● **Task details**
Every entry that follows is to be duplicated exactly.

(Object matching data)

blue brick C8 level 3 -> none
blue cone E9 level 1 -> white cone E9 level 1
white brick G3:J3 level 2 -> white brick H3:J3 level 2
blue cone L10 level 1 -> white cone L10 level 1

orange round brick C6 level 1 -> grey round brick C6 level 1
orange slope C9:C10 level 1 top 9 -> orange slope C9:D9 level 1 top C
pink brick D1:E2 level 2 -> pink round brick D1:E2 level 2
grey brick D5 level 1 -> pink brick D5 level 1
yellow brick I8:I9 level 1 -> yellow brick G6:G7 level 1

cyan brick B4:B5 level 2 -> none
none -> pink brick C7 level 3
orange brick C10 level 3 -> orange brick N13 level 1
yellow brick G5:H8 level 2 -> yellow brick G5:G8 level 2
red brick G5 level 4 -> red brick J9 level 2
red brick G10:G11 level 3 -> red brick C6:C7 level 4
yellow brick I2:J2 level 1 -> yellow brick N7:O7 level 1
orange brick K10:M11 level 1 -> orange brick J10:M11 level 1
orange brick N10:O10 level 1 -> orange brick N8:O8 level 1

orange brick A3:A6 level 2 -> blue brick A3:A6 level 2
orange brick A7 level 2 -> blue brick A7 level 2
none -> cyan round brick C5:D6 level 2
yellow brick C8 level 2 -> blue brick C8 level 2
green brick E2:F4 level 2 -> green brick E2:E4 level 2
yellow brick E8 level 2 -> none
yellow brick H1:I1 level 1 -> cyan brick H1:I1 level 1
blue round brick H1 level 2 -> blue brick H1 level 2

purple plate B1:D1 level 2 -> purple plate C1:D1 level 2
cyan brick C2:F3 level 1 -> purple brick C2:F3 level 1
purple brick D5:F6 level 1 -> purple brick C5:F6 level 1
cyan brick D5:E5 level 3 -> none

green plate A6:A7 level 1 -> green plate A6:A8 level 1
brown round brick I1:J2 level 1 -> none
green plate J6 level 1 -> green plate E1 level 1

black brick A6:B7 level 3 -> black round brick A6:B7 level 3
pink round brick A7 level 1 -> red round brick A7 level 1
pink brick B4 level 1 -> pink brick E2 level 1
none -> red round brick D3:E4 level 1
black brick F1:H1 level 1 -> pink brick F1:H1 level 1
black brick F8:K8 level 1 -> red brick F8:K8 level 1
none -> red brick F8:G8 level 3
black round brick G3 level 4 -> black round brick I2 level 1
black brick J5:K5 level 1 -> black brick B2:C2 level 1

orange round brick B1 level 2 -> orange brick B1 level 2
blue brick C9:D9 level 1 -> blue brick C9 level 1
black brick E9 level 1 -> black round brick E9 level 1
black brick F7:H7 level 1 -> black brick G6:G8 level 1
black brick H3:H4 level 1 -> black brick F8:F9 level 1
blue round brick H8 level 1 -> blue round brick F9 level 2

● **Written answer**
blue brick C8 level 3 -> none
blue cone E9 level 1 -> white cone E9 level 1
white brick G3:J3 level 2 -> white brick H3:J3 level 2
blue cone L10 level 1 -> white cone L10 level 1

orange round brick C6 level 1 -> grey round brick C6 level 1
orange slope C9:C10 level 1 top 9 -> orange slope C9:D9 level 1 top C
pink brick D1:E2 level 2 -> pink round brick D1:E2 level 2
grey brick D5 level 1 -> pink brick D5 level 1
yellow brick I8:I9 level 1 -> yellow brick G6:G7 level 1

cyan brick B4:B5 level 2 -> none
none -> pink brick C7 level 3
orange brick C10 level 3 -> orange brick N13 level 1
yellow brick G5:H8 level 2 -> yellow brick G5:G8 level 2
red brick G5 level 4 -> red brick J9 level 2
red brick G10:G11 level 3 -> red brick C6:C7 level 4
yellow brick I2:J2 level 1 -> yellow brick N7:O7 level 1
orange brick K10:M11 level 1 -> orange brick J10:M11 level 1
orange brick N10:O10 level 1 -> orange brick N8:O8 level 1

orange brick A3:A6 level 2 -> blue brick A3:A6 level 2
orange brick A7 level 2 -> blue brick A7 level 2
none -> cyan round brick C5:D6 level 2
yellow brick C8 level 2 -> blue brick C8 level 2
green brick E2:F4 level 2 -> green brick E2:E4 level 2
yellow brick E8 level 2 -> none
yellow brick H1:I1 level 1 -> cyan brick H1:I1 level 1
blue round brick H1 level 2 -> blue brick H1 level 2

purple plate B1:D1 level 2 -> purple plate C1:D1 level 2
cyan brick C2:F3 level 1 -> purple brick C2:F3 level 1
purple brick D5:F6 level 1 -> purple brick C5:F6 level 1
cyan brick D5:E5 level 3 -> none

green plate A6:A7 level 1 -> green plate A6:A8 level 1
brown round brick I1:J2 level 1 -> none
green plate J6 level 1 -> green plate E1 level 1

black brick A6:B7 level 3 -> black round brick A6:B7 level 3
pink round brick A7 level 1 -> red round brick A7 level 1
pink brick B4 level 1 -> pink brick E2 level 1
none -> red round brick D3:E4 level 1
black brick F1:H1 level 1 -> pink brick F1:H1 level 1
black brick F8:K8 level 1 -> red brick F8:K8 level 1
none -> red brick F8:G8 level 3
black round brick G3 level 4 -> black round brick I2 level 1
black brick J5:K5 level 1 -> black brick B2:C2 level 1

orange round brick B1 level 2 -> orange brick B1 level 2
blue brick C9:D9 level 1 -> blue brick C9 level 1
black brick E9 level 1 -> black round brick E9 level 1
black brick F7:H7 level 1 -> black brick G6:G8 level 1
black brick H3:H4 level 1 -> black brick F8:F9 level 1
blue round brick H8 level 1 -> blue round brick F9 level 2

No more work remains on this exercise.